## TASK INSTRUCTIONS
Search the records that follow and extract every line containing the string "degrees".

## EXTRACTED ENTRIES

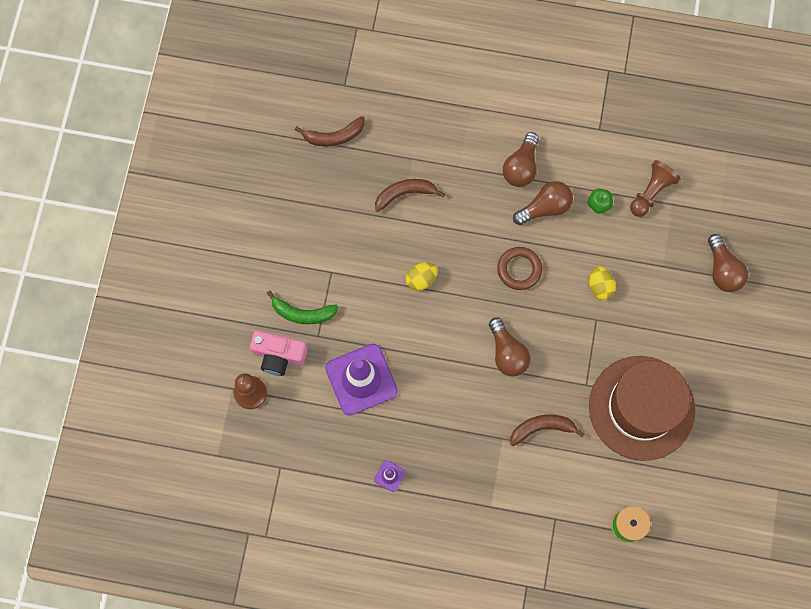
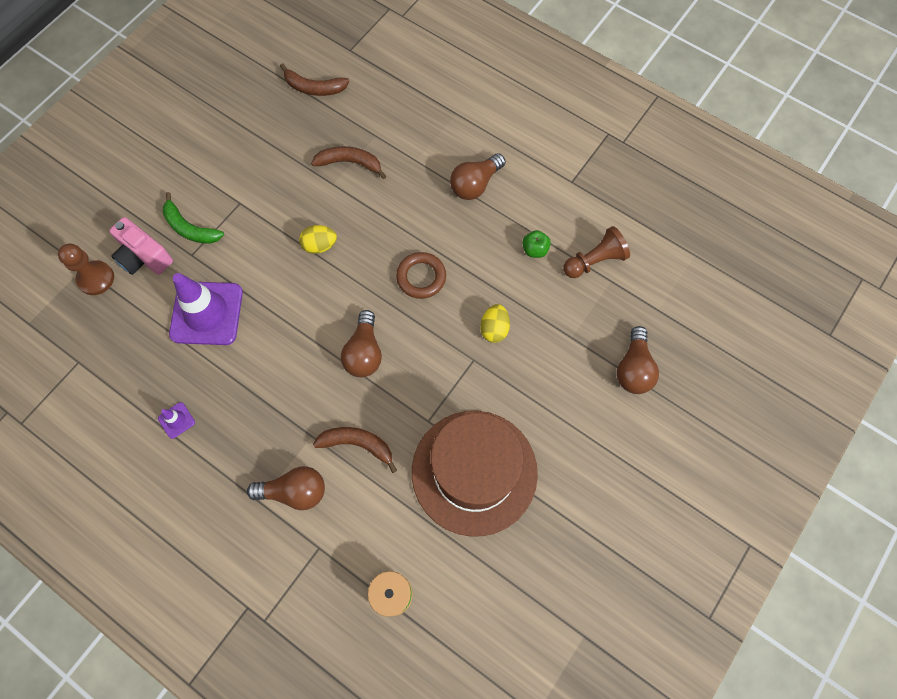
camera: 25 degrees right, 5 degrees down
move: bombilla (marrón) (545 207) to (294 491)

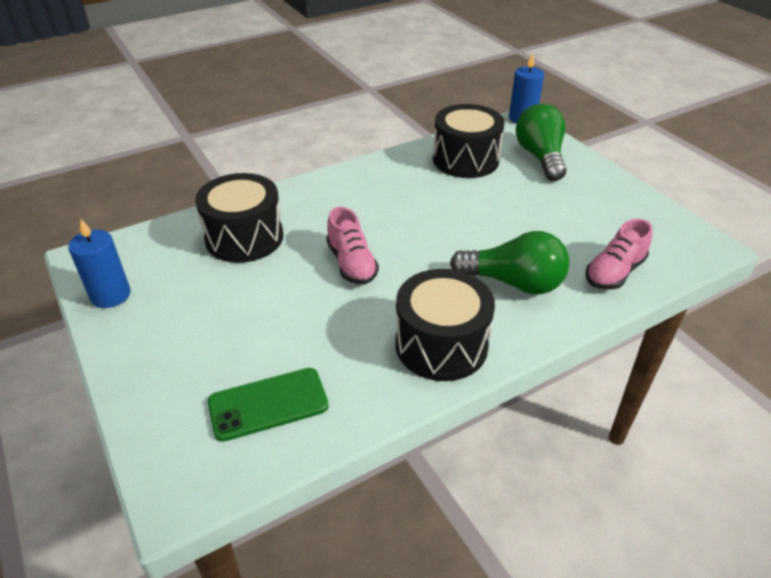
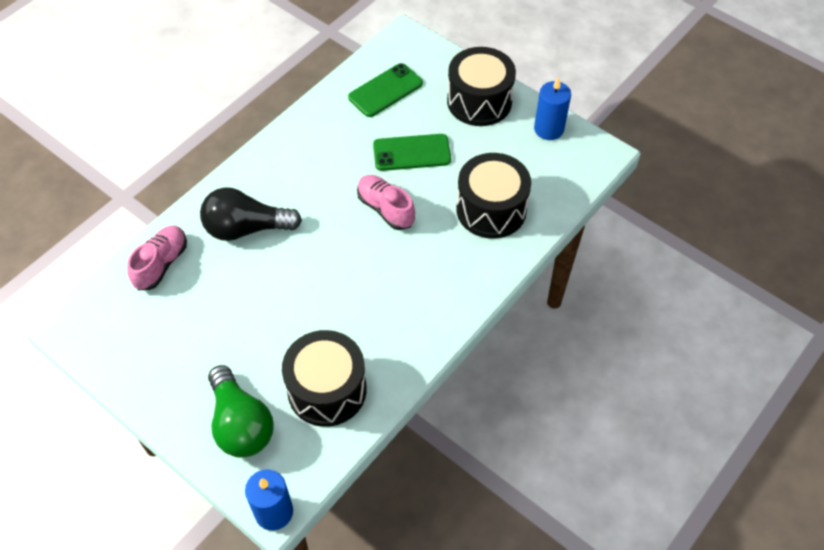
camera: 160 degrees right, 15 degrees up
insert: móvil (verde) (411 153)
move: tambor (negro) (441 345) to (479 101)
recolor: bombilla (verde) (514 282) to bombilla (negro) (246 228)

## RESULT BELOW
camera: 25 degrees right, 5 degrees down
camera: 160 degrees right, 15 degrees up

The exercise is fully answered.